Exercise:
From the records below, determine the number of lines containing "none". Output that number alone.

*** Opening of Data excerpts ***

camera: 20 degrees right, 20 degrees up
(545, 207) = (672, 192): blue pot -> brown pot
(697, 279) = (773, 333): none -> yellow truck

*** Close of Data excerpts ***
*** Opening of Data excerpts ***

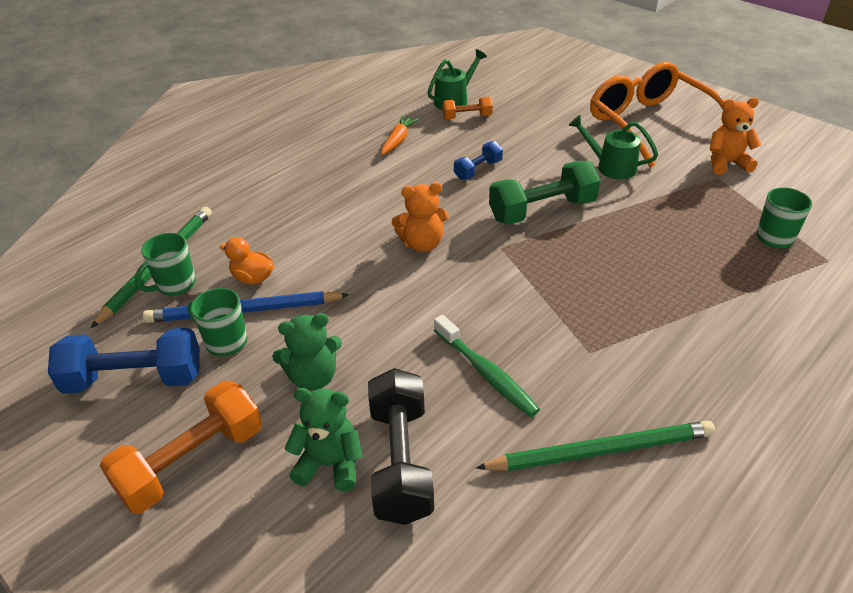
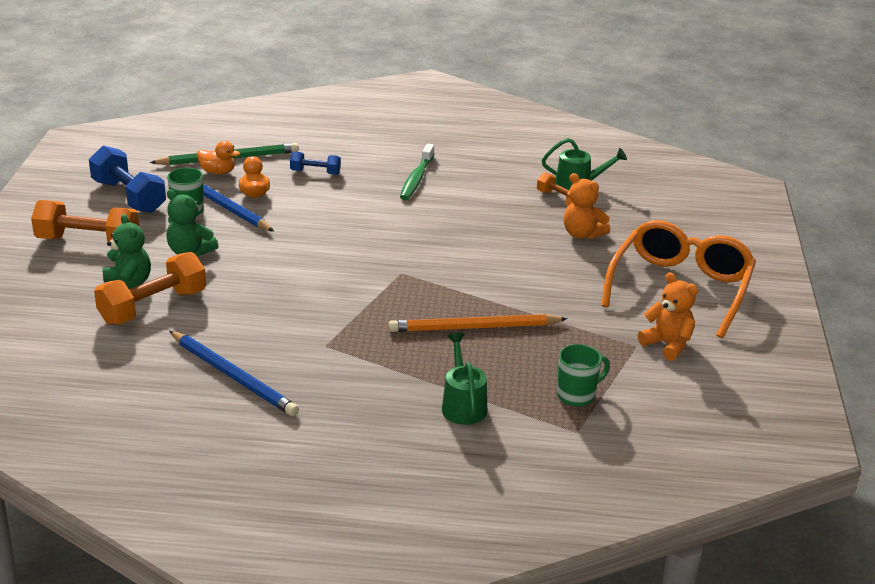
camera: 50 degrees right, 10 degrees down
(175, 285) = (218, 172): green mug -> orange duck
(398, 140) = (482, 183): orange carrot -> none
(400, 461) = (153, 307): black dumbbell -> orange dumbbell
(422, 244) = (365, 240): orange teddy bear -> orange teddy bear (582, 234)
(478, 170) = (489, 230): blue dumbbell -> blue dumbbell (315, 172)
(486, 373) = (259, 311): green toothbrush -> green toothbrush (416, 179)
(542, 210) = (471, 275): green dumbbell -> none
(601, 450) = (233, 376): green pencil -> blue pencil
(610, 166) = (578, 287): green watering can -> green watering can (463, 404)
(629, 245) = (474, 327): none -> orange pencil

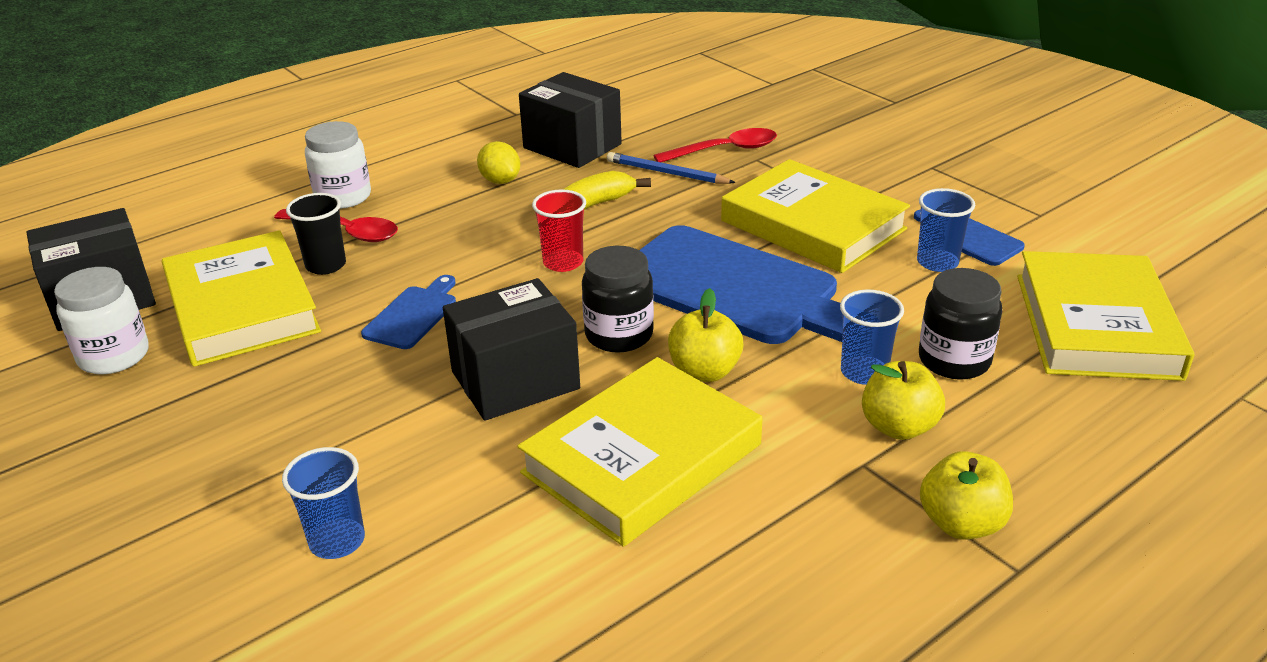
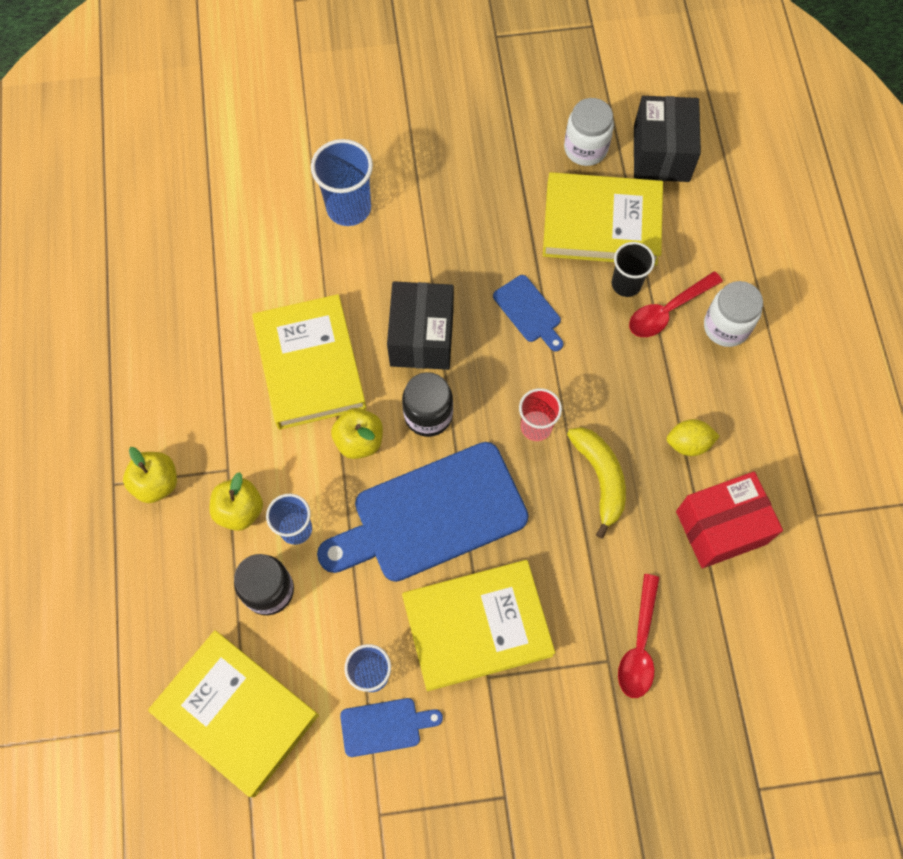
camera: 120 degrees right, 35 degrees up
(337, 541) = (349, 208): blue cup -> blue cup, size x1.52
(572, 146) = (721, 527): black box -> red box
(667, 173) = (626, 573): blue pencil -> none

*** Close of Data excerpts ***
*** Opening of Data excerpts ***

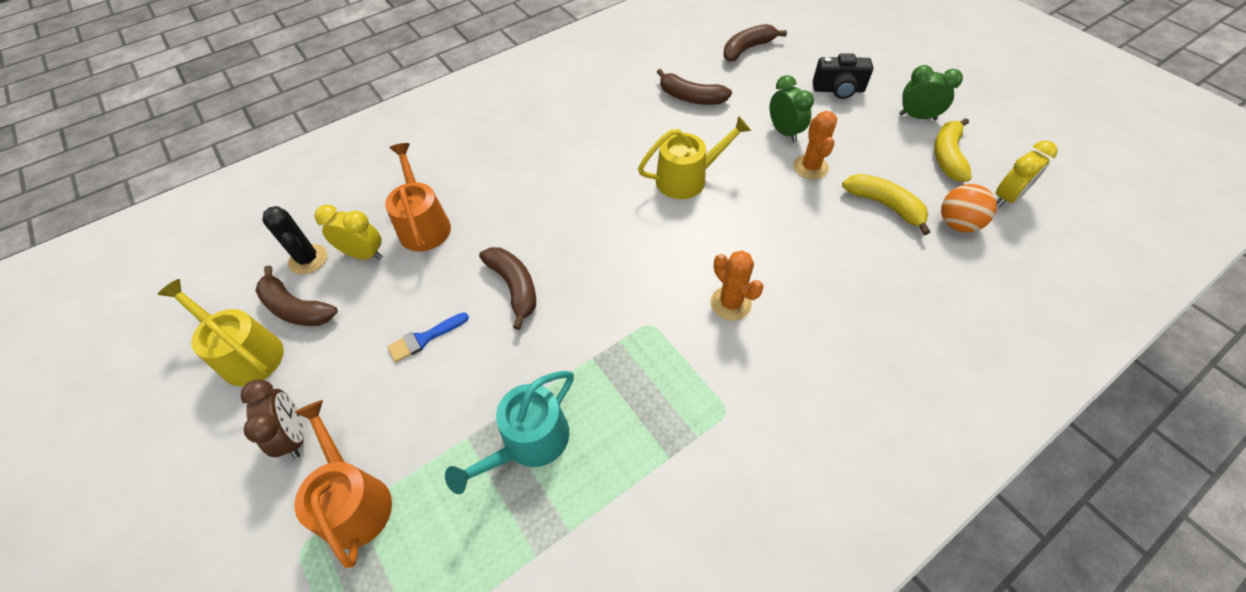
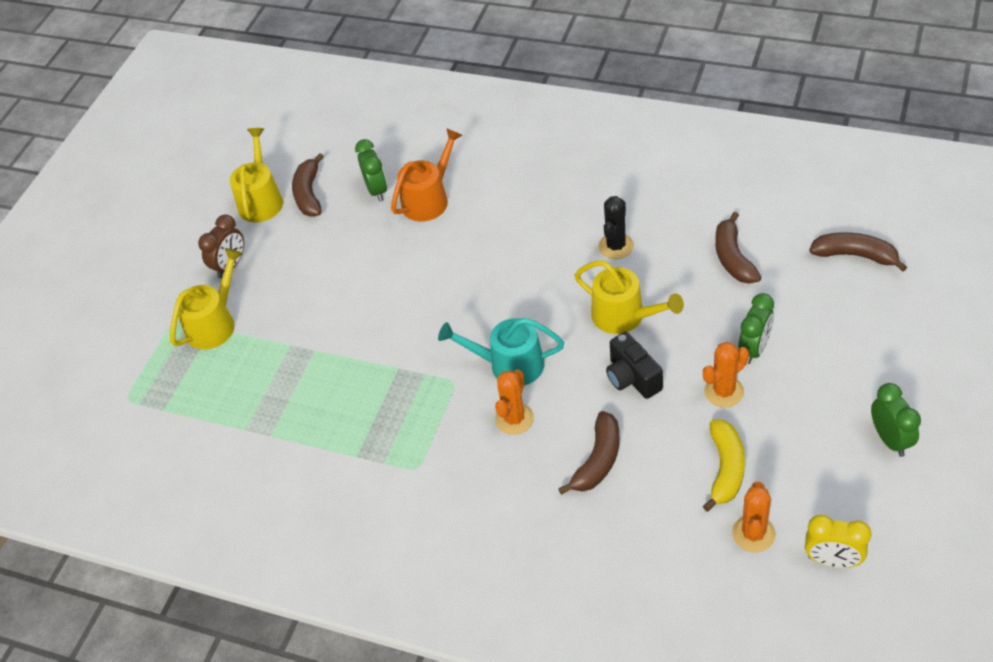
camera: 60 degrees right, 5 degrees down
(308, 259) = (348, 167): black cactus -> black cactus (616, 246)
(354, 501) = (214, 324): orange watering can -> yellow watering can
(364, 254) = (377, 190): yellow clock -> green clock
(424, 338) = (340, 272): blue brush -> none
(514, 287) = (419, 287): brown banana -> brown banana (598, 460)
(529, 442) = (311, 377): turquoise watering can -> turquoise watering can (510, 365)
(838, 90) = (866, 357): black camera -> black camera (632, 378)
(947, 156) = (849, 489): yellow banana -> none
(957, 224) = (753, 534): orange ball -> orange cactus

*** Close of Data excerpts ***

Exercise result:
7